===== DATA RECORDS =====

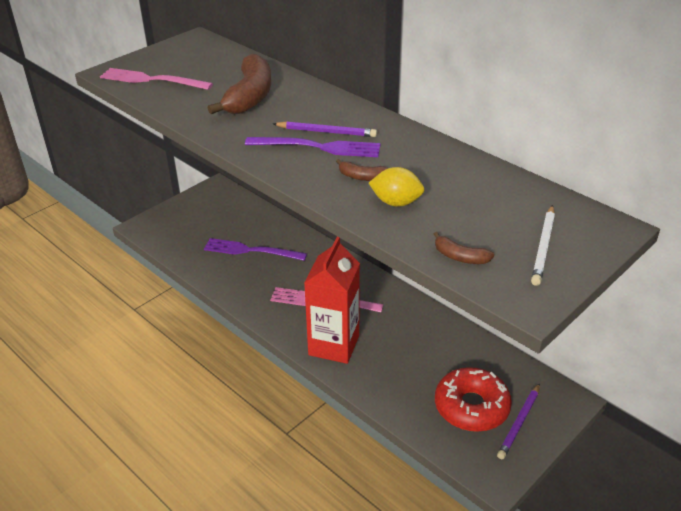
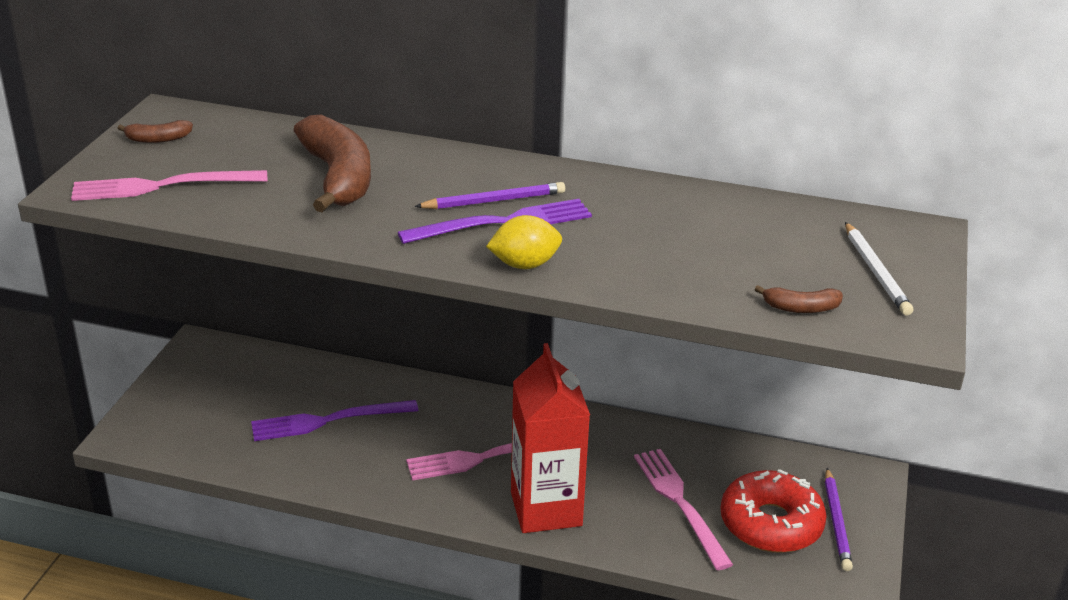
camera: 30 degrees left, 5 degrees down
(362, 177) = (597, 246): brown banana -> brown banana (158, 139)
(396, 202) = (668, 266): yellow lemon -> yellow lemon (524, 265)
(420, 371) = (680, 503): none -> pink fork

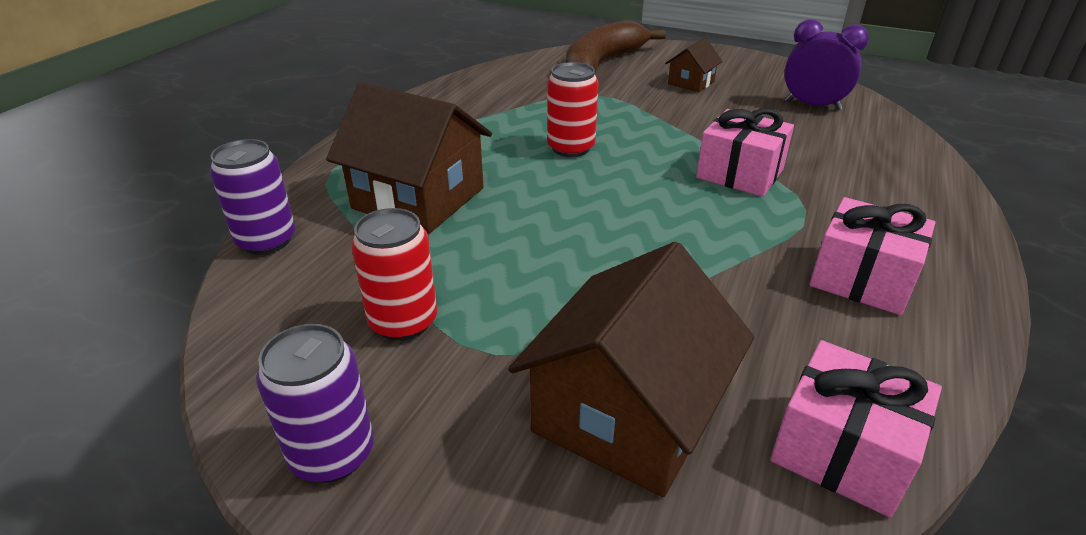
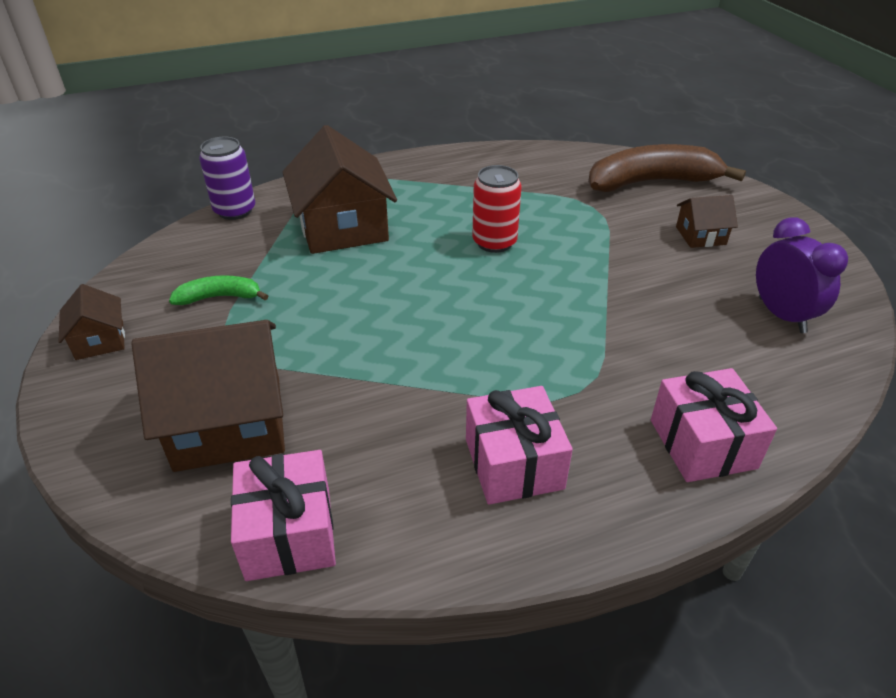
camera: 45 degrees right, 5 degrees up
(332, 454) = (100, 340): purple can -> brown house
(403, 321) = (220, 297): red can -> green banana
(740, 173) = (583, 333): pink gift -> pink gift (702, 444)

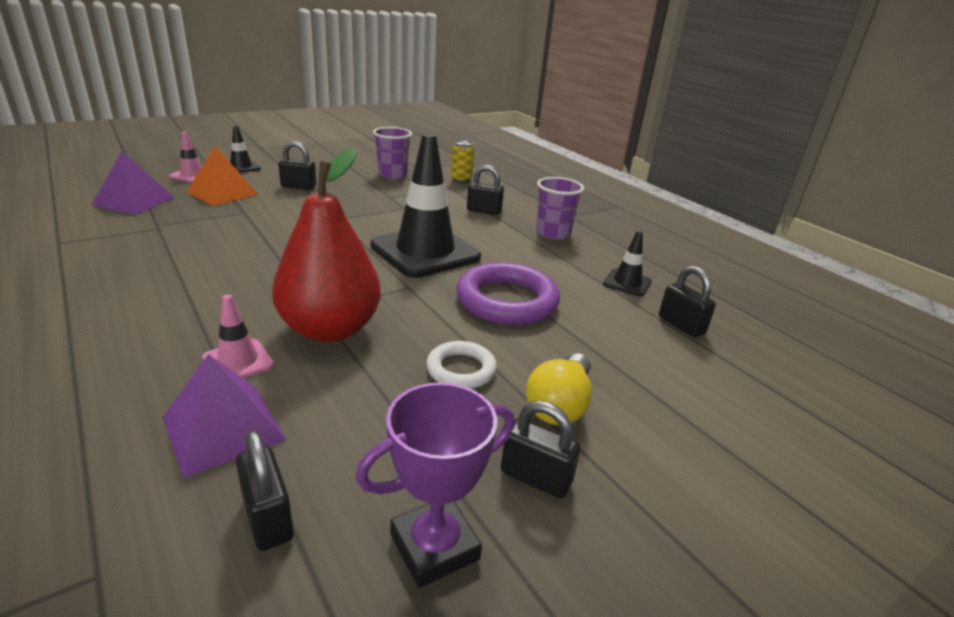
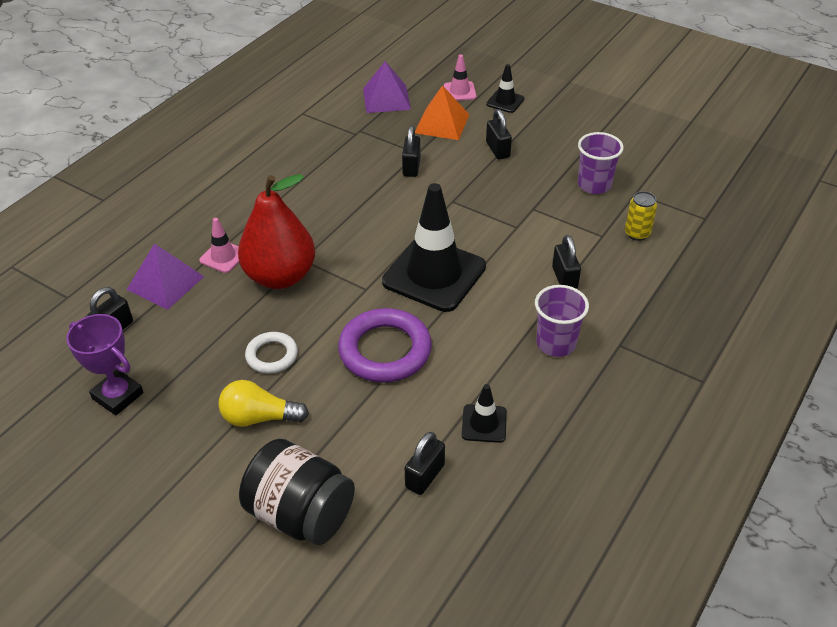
camera: 70 degrees right, 15 degrees up
(535, 477) = (183, 422): black padlock -> black padlock (411, 167)
(719, 411) = (301, 513): none -> black jar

=====

- [YOUR OBJECTIVE]:
In the listing above, retype exactly, and only, the lines from the one containing "(362, 177) = (597, 246): brown" through the last line, both included. Omit the pictures.

- [EXERCISE SOLUTION]:
(362, 177) = (597, 246): brown banana -> brown banana (158, 139)
(396, 202) = (668, 266): yellow lemon -> yellow lemon (524, 265)
(420, 371) = (680, 503): none -> pink fork

camera: 45 degrees right, 5 degrees up
(332, 454) = (100, 340): purple can -> brown house
(403, 321) = (220, 297): red can -> green banana
(740, 173) = (583, 333): pink gift -> pink gift (702, 444)

camera: 70 degrees right, 15 degrees up
(535, 477) = (183, 422): black padlock -> black padlock (411, 167)
(719, 411) = (301, 513): none -> black jar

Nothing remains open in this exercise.